Material supplied =>

** BEGIN **

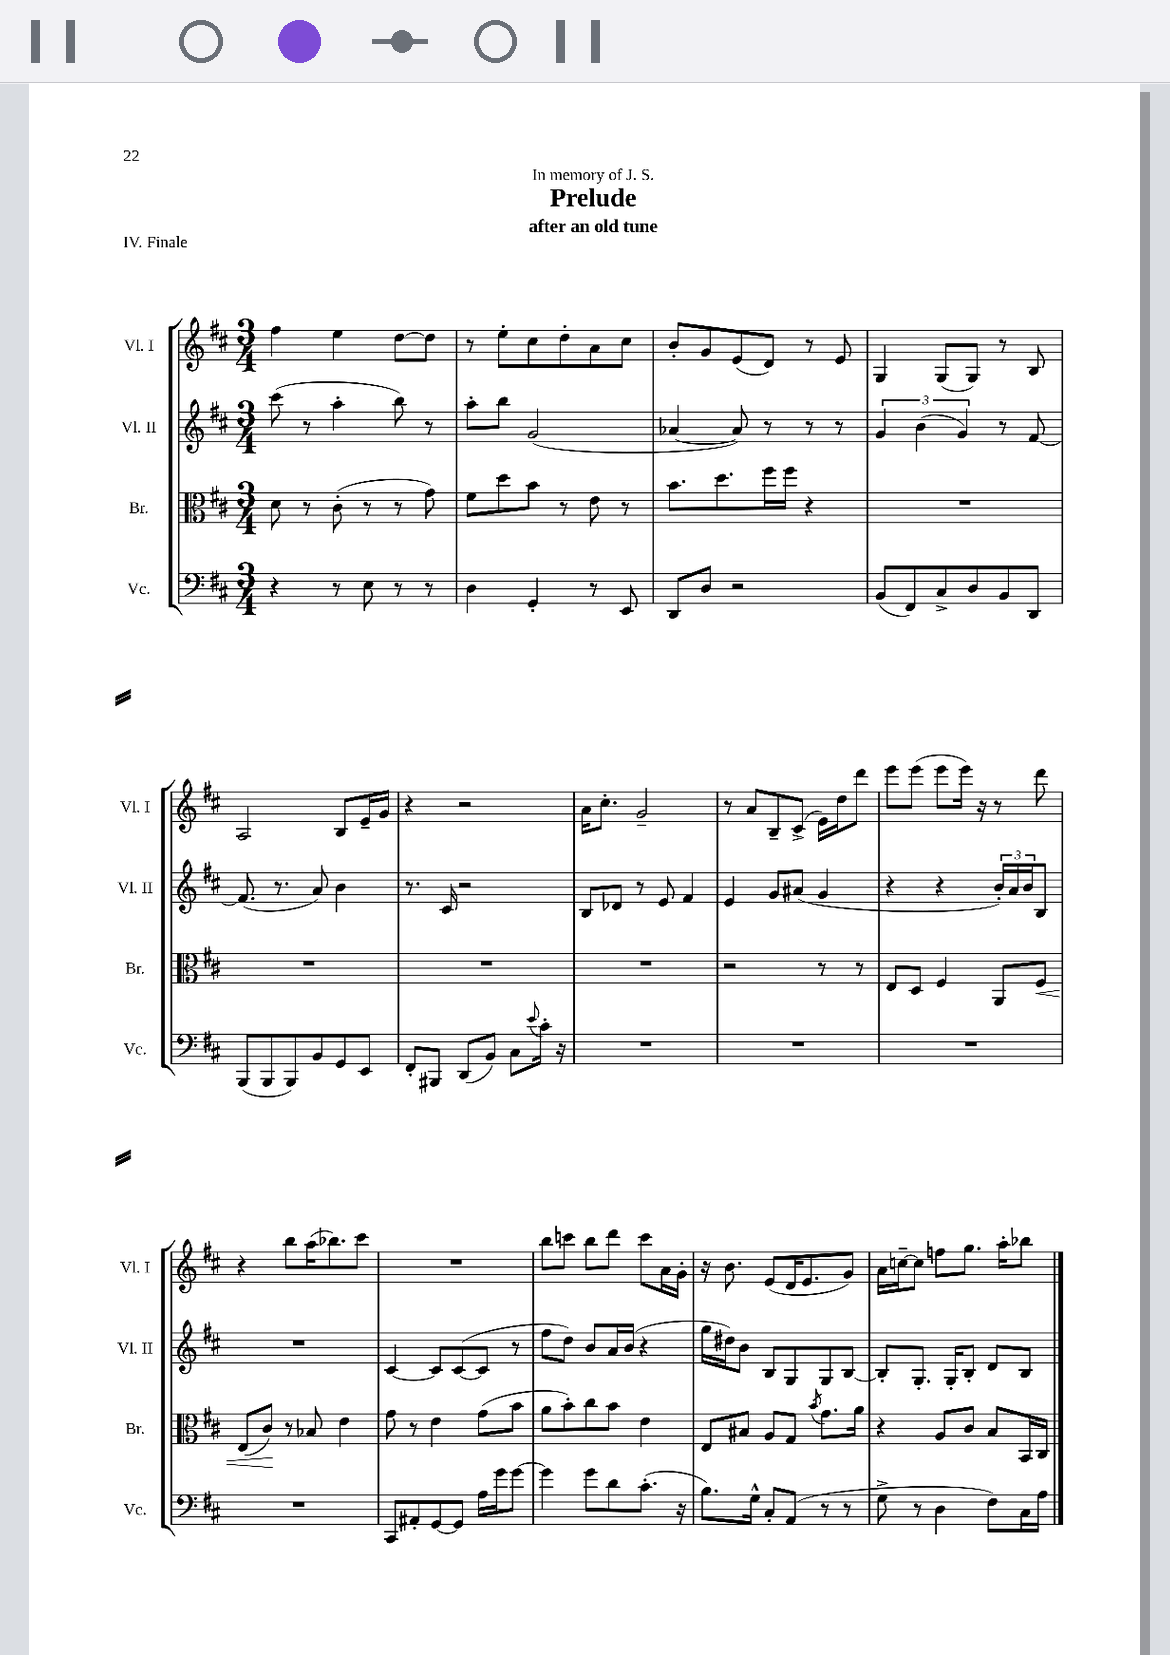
\header { title = "Prelude" subtitle = "after an old tune" dedication = "In memory of J. S." piece = "IV. Finale" }
<<
\new StaffGroup <<
\new Staff = "s0" \with { instrumentName = "Vl. I" shortInstrumentName = "Vl. I" } {
    \clef treble \key d \major \numericTimeSignature \time 3/4
    fis''4 e''4 d''8~ d''8 |
    r8 e''8-. cis''8 d''8-. a'8 cis''8 |
    b'8-. g'8 e'8( d'8) r8 e'8 |
    g4 g8( g8) r8 b8 |
    a2 b8 e'16-- g'16 |
    r4 r2 |
    a'16 cis''8.-. g'2-- |
    r8 a'8 b8-- cis'8->( e'16) d''16 d'''8 |
    e'''8 e'''8( e'''8 e'''16) r16 r8 d'''8 |
    r4 b''8 a''16( bes''8.) cis'''8 |
    R2. |
    b''8 c'''8 b''8 d'''8 c'''8 a'16 g'16-. |
    r16 b'8. e'8( d'16 e'8. g'8) |
    a'16 c''16~-- c''8 f''8 g''8. a''16-. bes''8 \bar "|." |
}
\new Staff = "s1" \with { instrumentName = "Vl. II" shortInstrumentName = "Vl. II" } {
    \clef treble \key d \major \numericTimeSignature \time 3/4
    cis'''8( r8 a''4-. b''8) r8 |
    a''8-. b''8 g'2( |
    aes'4~ aes'8) r8 r8 r8 |
    \tuplet 3/2 { g'4 b'4( g'4) } r8 fis'8~ |
    fis'8.( r8. a'8) b'4 |
    r8. cis'16 r2 |
    b8 des'8 r8 e'8 fis'4 |
    e'4 g'8 ais'8( g'4 |
    r4 r4 \tuplet 3/2 { b'16-.) a'16 b'16 } b8 |
    R2. |
    cis'4~ cis'8 cis'8~( cis'8 r8 |
    fis''8 d''8) b'8 a'16 b'16( r4 |
    g''16 dis''16) b'8 b8 g8 g8 b8~ |
    b8-. g8.-. g16-. b8-. d'8 b8 \bar "|." |
}
\new Staff = "s2" \with { instrumentName = "Br." shortInstrumentName = "Br." } {
    \clef alto \key d \major \numericTimeSignature \time 3/4
    d'8 r8 cis'8-.( r8 r8 g'8) |
    fis'8 d''8 b'8 r8 e'8 r8 |
    b'8. d''8. fis''16 fis''16 r4 |
    R2. |
    R2. |
    R2. |
    R2. |
    r2 r8 r8 |
    e8 d8 fis4 a,8 fis8\< |
    e8( cis'8\!) r8 bes8 e'4 |
    g'8 r8 e'4 g'8( b'8 |
    a'8 b'8-.) cis''8 b'8 e'4 |
    e8 bis8 a8 g8 \acciaccatura { b'8 } g'8. a'16 |
    r4 a8 cis'8 b8 b,16 cis16 \bar "|." |
}
\new Staff = "s3" \with { instrumentName = "Vc." shortInstrumentName = "Vc." } {
    \clef bass \key d \major \numericTimeSignature \time 3/4
    r4 r8 e8 r8 r8 |
    d4 g,4-. r8 e,8 |
    d,8 d8 r2 |
    b,8( fis,8) cis8-> d8 b,8 d,8 |
    b,,8( b,,8 b,,8) b,8 g,8 e,8 |
    fis,8-. bis,,8 d,8( b,8) cis8 \appoggiatura { e'8 } cis'16-. r16 |
    R2. |
    R2. |
    R2. |
    R2. |
    cis,8 ais,8-. g,8~ g,8 a16 g'16 g'8~ |
    g'4 g'8 d'8 cis'8.-.( r16 |
    b8.) g16-^ cis8-. a,8( r8 r8 |
    g8-> r8 d4 fis8) cis16 a16 \bar "|." |
}
>>
>>
\layout { \context { \Score \remove "Bar_number_engraver" } }
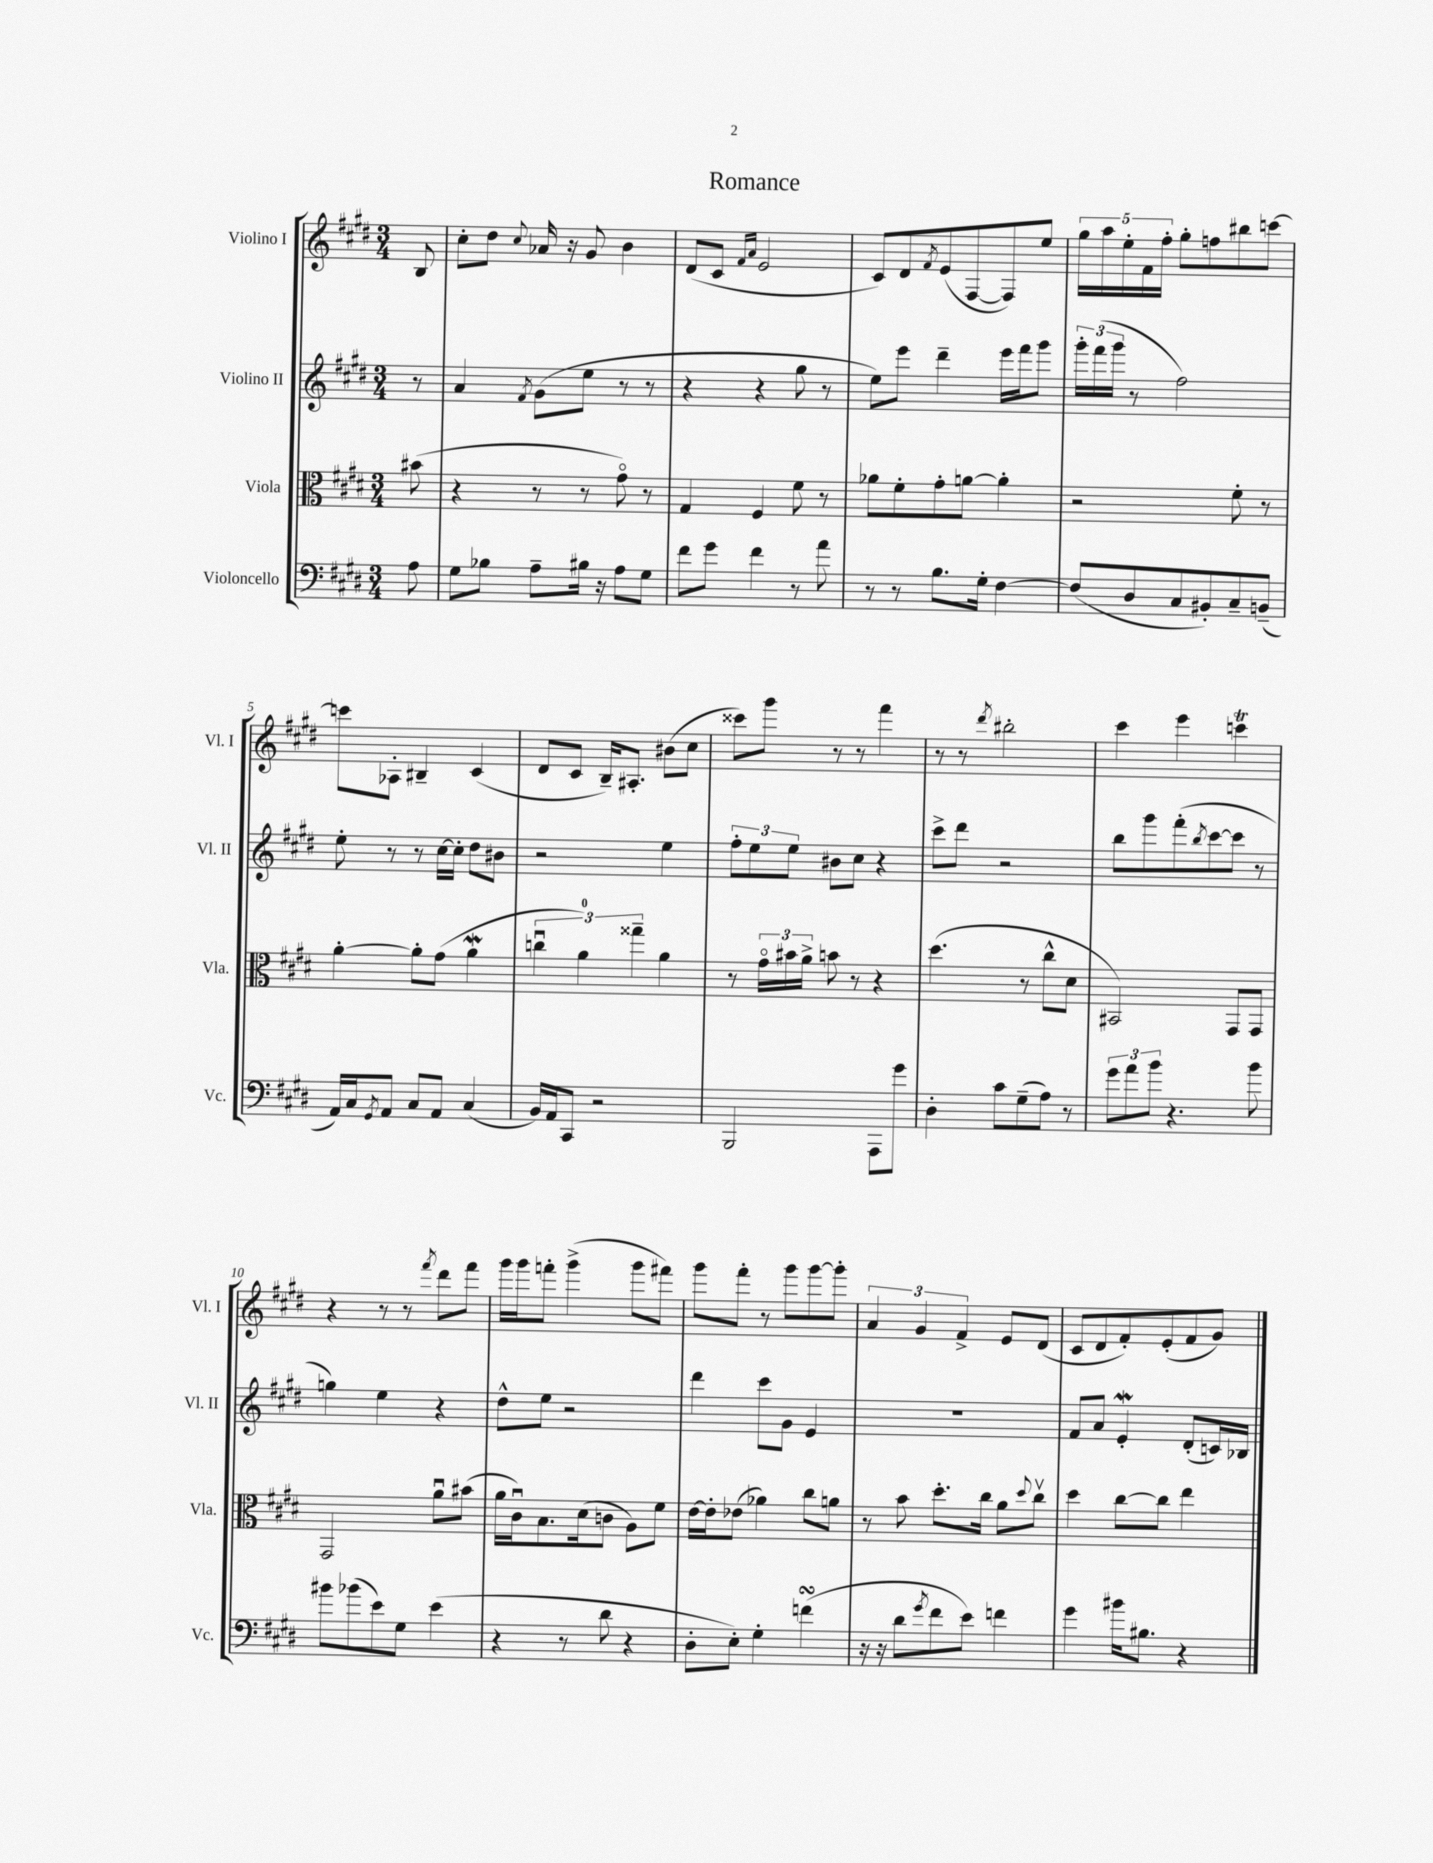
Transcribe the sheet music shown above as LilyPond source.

\header { title = "Romance" }
<<
\new StaffGroup <<
\new Staff = "s0" \with { instrumentName = "Violino I" shortInstrumentName = "Vl. I" } {
    \clef treble \key e \major \numericTimeSignature \time 3/4 \partial 8
    b8 |
    cis''8-. dis''8 \appoggiatura { cis''8 } aes'16 r16 gis'8 b'4 |
    dis'8( cis'8 \grace { fis'16 a'16 } e'2 |
    cis'8) dis'8 \acciaccatura { fis'8 } e'8( fis8~ fis8) e''8 |
    \tuplet 5/4 { gis''16 a''16 e''16-. fis'16 fis''16-. } gis''8-. f''8 bis''8 c'''8~ |
    c'''8 aes8-. bis4-- cis'4( |
    dis'8 cis'8 b16--) ais8.-. bis'8( cis''8 |
    cisis'''8) gis'''8 r8 r8 fis'''4 |
    r8 r8 \acciaccatura { dis'''8 } bis''2-. |
    cis'''4 e'''4 c'''4\trill |
    r4 r8 r8 \acciaccatura { fis'''8 } dis'''8 fis'''8 |
    gis'''16 gis'''16 f'''8-. gis'''4->( gis'''8 fis'''8) |
    gis'''8 fis'''8-. r8 gis'''8 gis'''8~ gis'''8-. |
    \tuplet 3/2 { a'4 gis'4 fis'4-> } e'8 dis'8( |
    cis'8 dis'8 fis'8-.) e'8-.( fis'8 gis'8) \bar "|." |
}
\new Staff = "s1" \with { instrumentName = "Violino II" shortInstrumentName = "Vl. II" } {
    \clef treble \key e \major \numericTimeSignature \time 3/4 \partial 8
    r8 |
    a'4 \acciaccatura { fis'8 } gis'8( e''8 r8 r8 |
    r4 r4 gis''8 r8 |
    e''8) e'''8 dis'''4-- e'''16 fis'''16 gis'''8 |
    \tuplet 3/2 { gis'''16-. fis'''16( gis'''16 } r8 fis''2) |
    e''8-. r8 r8 cis''16~ cis''16-. dis''8 bis'8 |
    r2 e''4 |
    \tuplet 3/2 { fis''8-. e''8 e''8 } bis'8 cis''8 r4 |
    cis'''8-> dis'''8 r2 |
    b''8 gis'''8 fis'''8-.( \acciaccatura { b''8 } cis'''8~ cis'''8 r8 |
    g''4) e''4 r4 |
    dis''8-^ e''8 r2 |
    dis'''4 cis'''8 gis'8 e'4 |
    R2. |
    fis'8 a'8 e'4-.\mordent dis'8-.( c'16) bes16 \bar "|." |
}
\new Staff = "s2" \with { instrumentName = "Viola" shortInstrumentName = "Vla." } {
    \clef alto \key e \major \numericTimeSignature \time 3/4 \partial 8
    bis'8( |
    r4 r8 r8 gis'8\flageolet) r8 |
    gis4 fis4 fis'8 r8 |
    aes'8 fis'8-. gis'8-. a'8~ a'4-. |
    r2 fis'8-. r8 |
    a'4~-. a'8-. gis'8( a'4\mordent |
    \tuplet 3/2 { c''4\downbow a'4-0) gisis''4-- } a'4 |
    r8 \tuplet 3/2 { gis'16\flageolet bis'16 a'16-> } b'8 r8 r4 |
    dis''4.( r8 cis''8-^ dis'8 |
    bis,2) gis,8 gis,8 |
    gis,2 a'8\downbow bis'8( |
    a'16 cis'16\downbow) b8. dis'16( c'8 a8) fis'8 |
    e'16~ e'16-. ees'8( aes'4) cis''8 a'8 |
    r8 b'8 dis''8.-. cis''16 a'8 \appoggiatura { dis''8 } cis''8\upbow |
    dis''4 cis''8~ cis''8 e''4 \bar "|." |
}
\new Staff = "s3" \with { instrumentName = "Violoncello" shortInstrumentName = "Vc." } {
    \clef bass \key e \major \numericTimeSignature \time 3/4 \partial 8
    a8 |
    gis8 bes8 a8-- bis16 r16 a8 gis8 |
    fis'8 gis'8 fis'4 r8 a'8 |
    r8 r8 b8. gis16-. fis4~ |
    fis8( dis8 cis8 bis,8-.) cis8-- b,8--( |
    a,16) cis16 \acciaccatura { gis,8 } a,8 cis8 a,8 cis4( |
    b,16) a,16 cis,8 r2 |
    b,,2 a,,8 gis'8 |
    dis4-. cis'8 gis8--( a8) r8 |
    \tuplet 3/2 { gis'8 a'8 b'8 } r4. b'8 |
    bis'8 bes'8( e'8) gis8 e'4( |
    r4 r8 dis'8 r4 |
    dis8-. e8-.) gis4-. f'4\turn( |
    r16 r16 dis'8 \acciaccatura { gis'8 } fis'8 e'8) f'4 |
    gis'4 bis'16 bis8. r4 \bar "|." |
}
>>
>>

** END **

Your goal => Count the lines in the material above that contain the word "mordent", and reply with only that number.

The reply => 2